● What you need to do
Each line from the opening of the material through the line holding "cutting board <499,266,620,317>" needs to be returned exactly, with the pictures left out.
══════
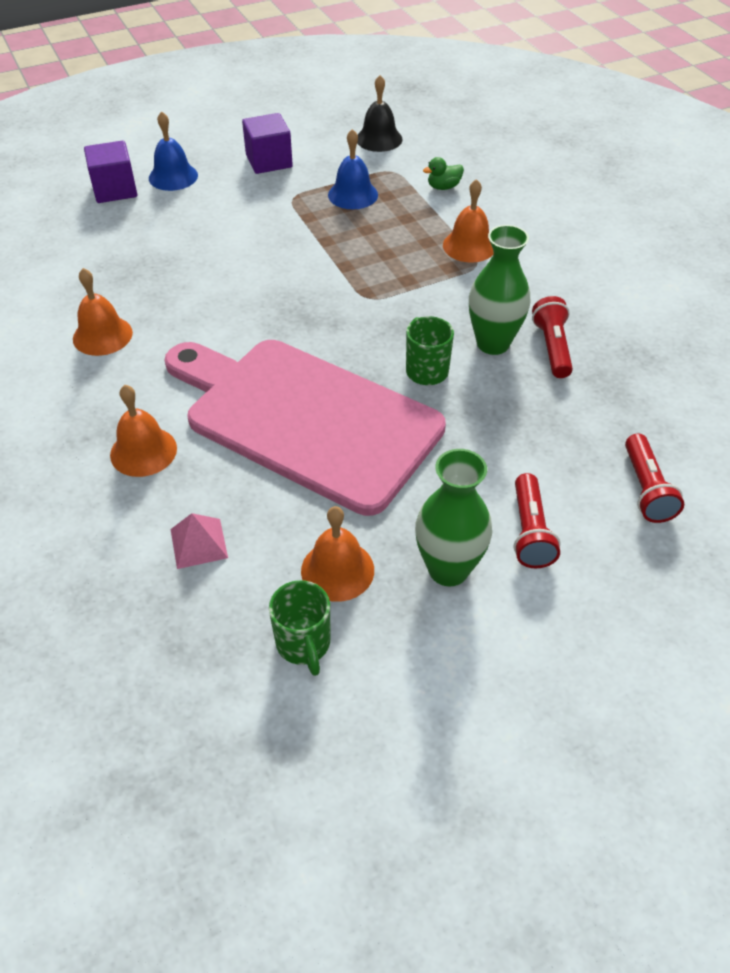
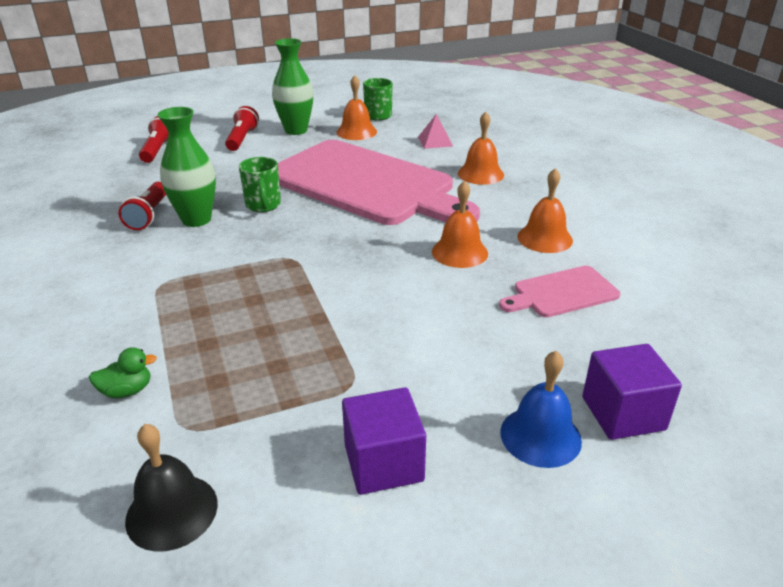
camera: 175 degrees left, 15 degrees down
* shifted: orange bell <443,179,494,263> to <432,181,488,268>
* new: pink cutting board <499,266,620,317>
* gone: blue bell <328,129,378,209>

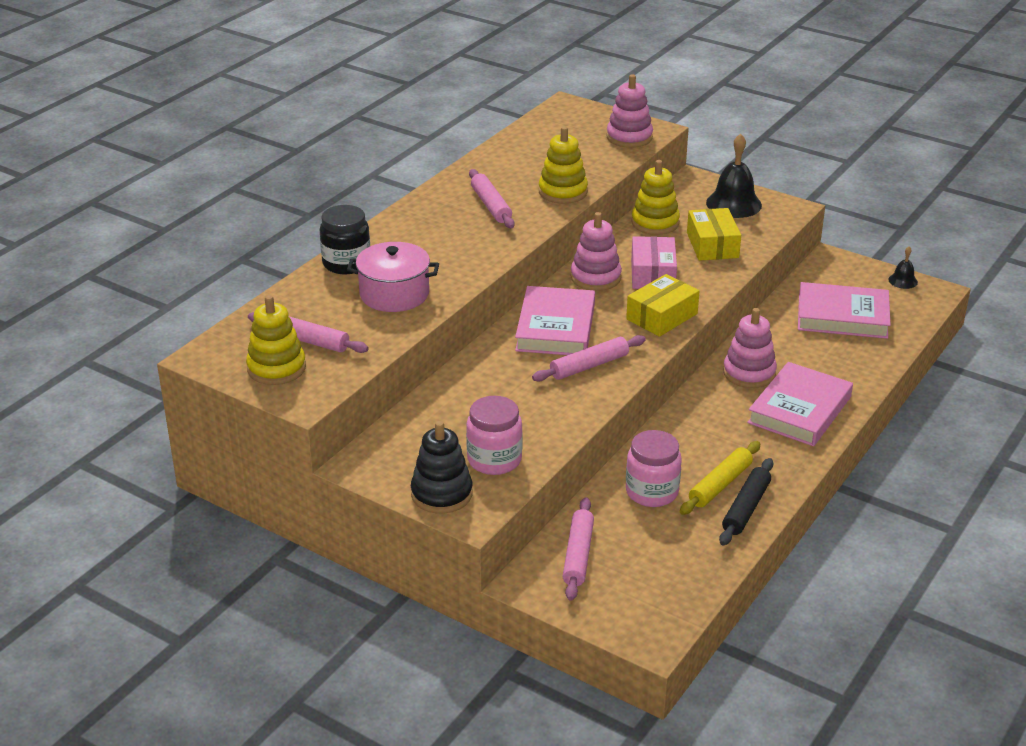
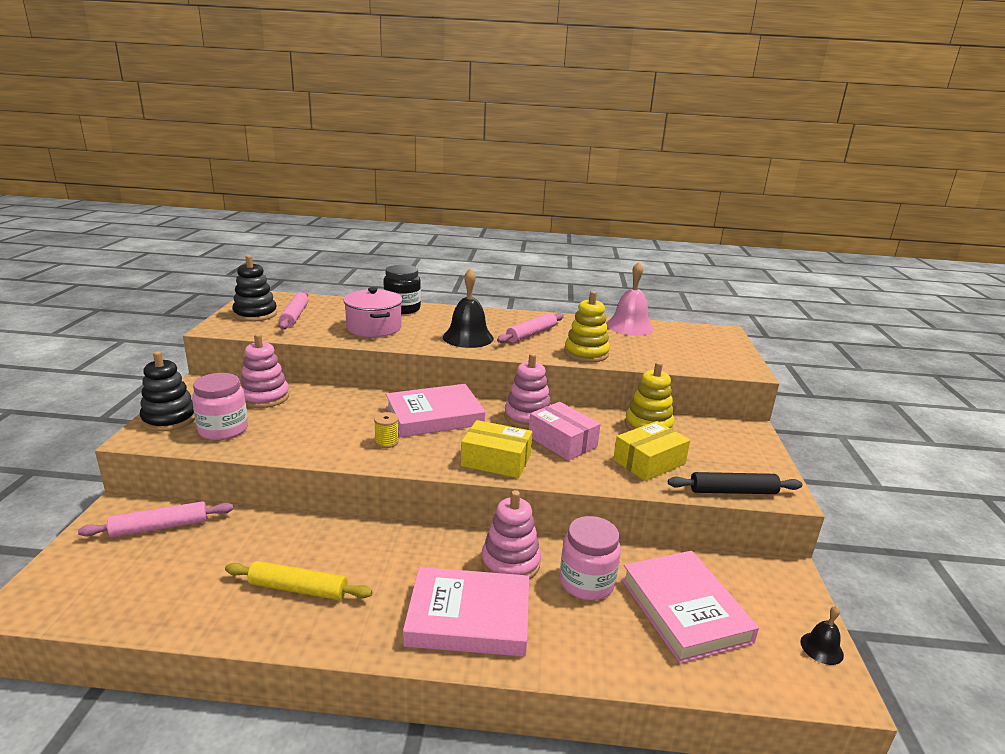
camera: 60 degrees right, 10 degrees down
* repainted: yellow stacking toy <246,295,306,385> to black stacking toy <232,255,277,322>
* shifted: pink stacking toy <606,74,653,148> to <240,334,289,408>
* swapped: pink rolling pin <532,335,646,382> to yellow spool <374,412,399,448>
* shifted: black bell <706,134,762,218> to <443,268,494,348>
* rotated: pink box <631,236,677,289> = <529,402,601,461> 75 degrees clockwise
* shifted: pink jar <626,430,682,507> to <560,516,621,600>
* new: pink bell <606,262,654,335>
* shifted: black rolling pin <719,458,773,546> to <668,472,802,494>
══════
● Output below
camera: 175 degrees left, 15 degrees down
* shifted: orange bell <443,179,494,263> to <432,181,488,268>
* new: pink cutting board <499,266,620,317>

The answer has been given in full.